Task. In your reply, repeat the full listing exactly and leave each picture out.

Dataset content.
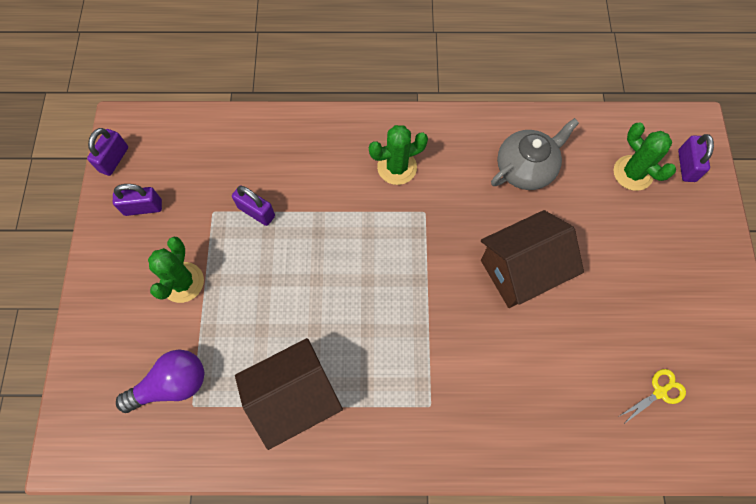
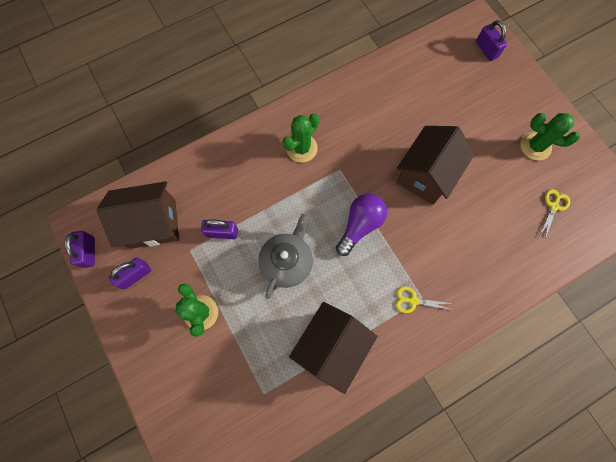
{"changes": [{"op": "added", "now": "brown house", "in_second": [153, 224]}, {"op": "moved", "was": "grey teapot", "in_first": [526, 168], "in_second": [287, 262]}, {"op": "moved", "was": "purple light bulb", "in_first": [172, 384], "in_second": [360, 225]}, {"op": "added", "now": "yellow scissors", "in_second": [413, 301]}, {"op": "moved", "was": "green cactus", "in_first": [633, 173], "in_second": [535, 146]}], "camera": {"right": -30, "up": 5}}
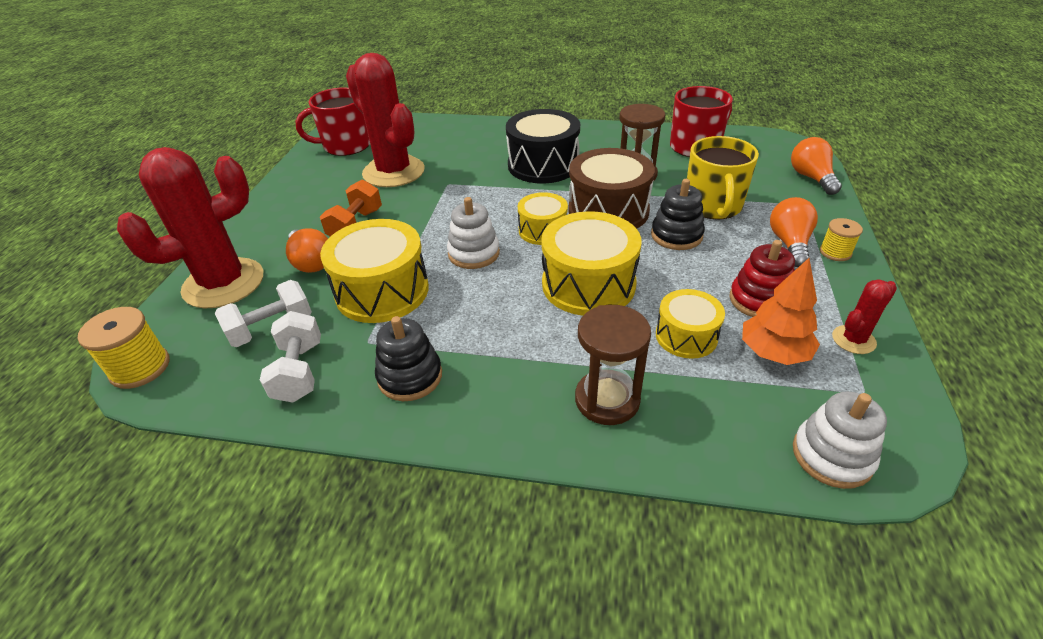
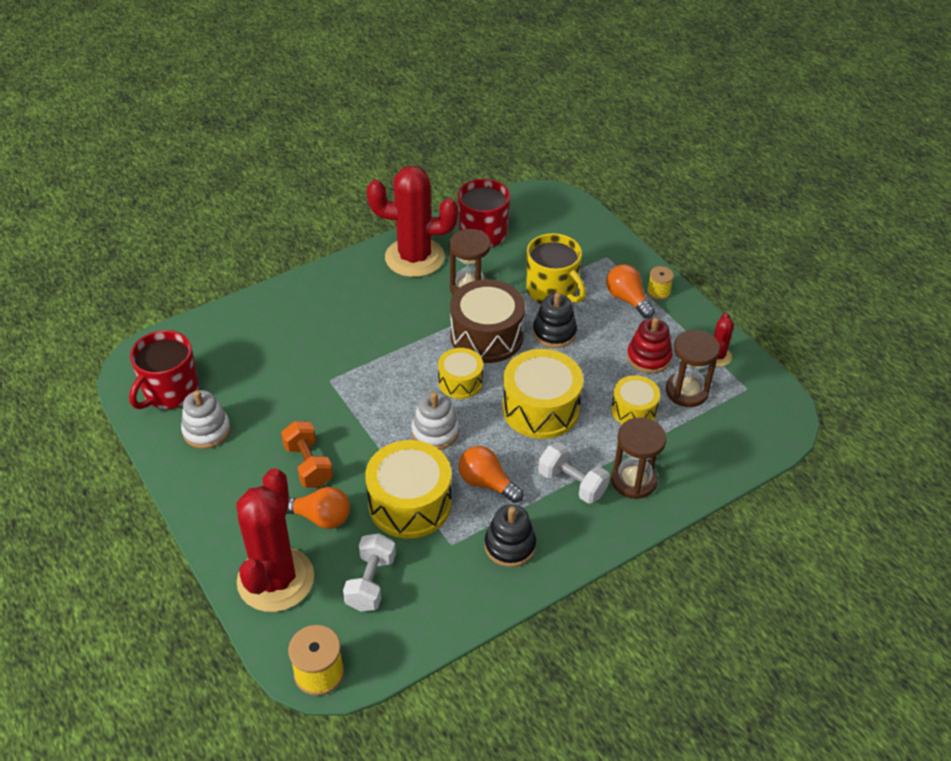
{"changes": [{"op": "moved", "was": "white stacking toy", "in_first": [832, 456], "in_second": [206, 430]}, {"op": "moved", "was": "red cactus", "in_first": [393, 172], "in_second": [414, 257]}, {"op": "moved", "was": "orange light bulb", "in_first": [811, 178], "in_second": [487, 483]}, {"op": "moved", "was": "white dumbbell", "in_first": [299, 371], "in_second": [572, 483]}, {"op": "replaced", "was": "orange tree", "now": "brown hourglass", "in_first": [773, 352], "in_second": [686, 391]}, {"op": "removed", "was": "black drum", "in_first": [543, 165]}], "camera": {"right": -45, "up": 5}}
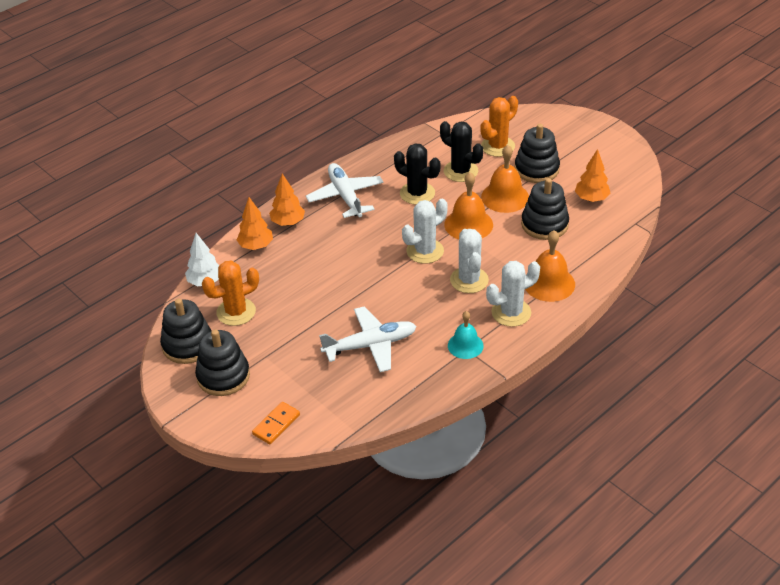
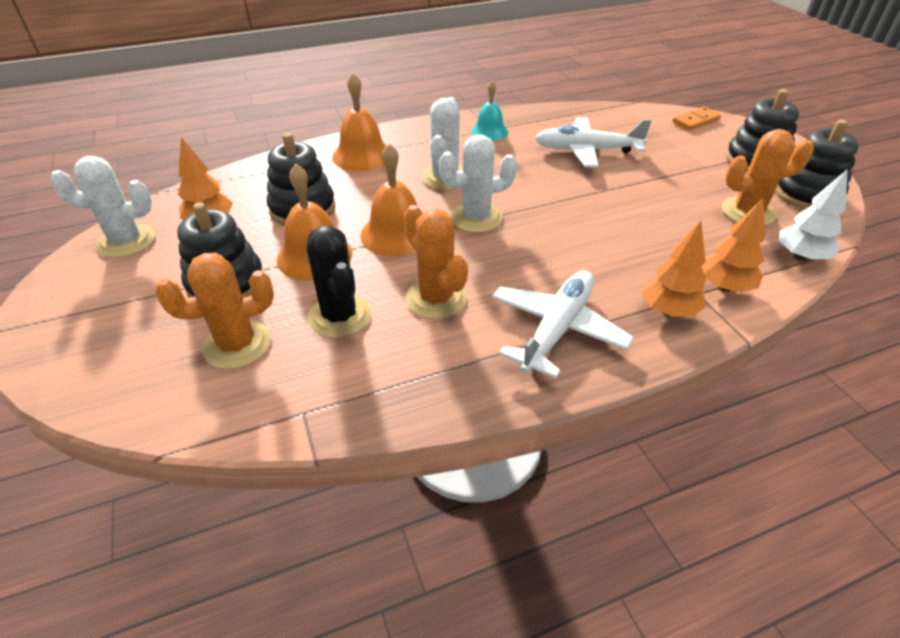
{"changes": [{"op": "moved", "was": "white cactus", "in_first": [511, 312], "in_second": [126, 241]}, {"op": "recoloured", "was": "black cactus", "now": "orange cactus", "in_first": [417, 193], "in_second": [436, 298]}, {"op": "turned", "was": "white plane", "in_first": [345, 196], "in_second": [557, 329], "clockwise": -150}], "camera": {"right": -160, "up": 0}}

Written answer.
{"changes": [{"op": "added", "now": "brown house", "in_second": [153, 224]}, {"op": "moved", "was": "grey teapot", "in_first": [526, 168], "in_second": [287, 262]}, {"op": "moved", "was": "purple light bulb", "in_first": [172, 384], "in_second": [360, 225]}, {"op": "added", "now": "yellow scissors", "in_second": [413, 301]}, {"op": "moved", "was": "green cactus", "in_first": [633, 173], "in_second": [535, 146]}], "camera": {"right": -30, "up": 5}}
{"changes": [{"op": "moved", "was": "white stacking toy", "in_first": [832, 456], "in_second": [206, 430]}, {"op": "moved", "was": "red cactus", "in_first": [393, 172], "in_second": [414, 257]}, {"op": "moved", "was": "orange light bulb", "in_first": [811, 178], "in_second": [487, 483]}, {"op": "moved", "was": "white dumbbell", "in_first": [299, 371], "in_second": [572, 483]}, {"op": "replaced", "was": "orange tree", "now": "brown hourglass", "in_first": [773, 352], "in_second": [686, 391]}, {"op": "removed", "was": "black drum", "in_first": [543, 165]}], "camera": {"right": -45, "up": 5}}
{"changes": [{"op": "moved", "was": "white cactus", "in_first": [511, 312], "in_second": [126, 241]}, {"op": "recoloured", "was": "black cactus", "now": "orange cactus", "in_first": [417, 193], "in_second": [436, 298]}, {"op": "turned", "was": "white plane", "in_first": [345, 196], "in_second": [557, 329], "clockwise": -150}], "camera": {"right": -160, "up": 0}}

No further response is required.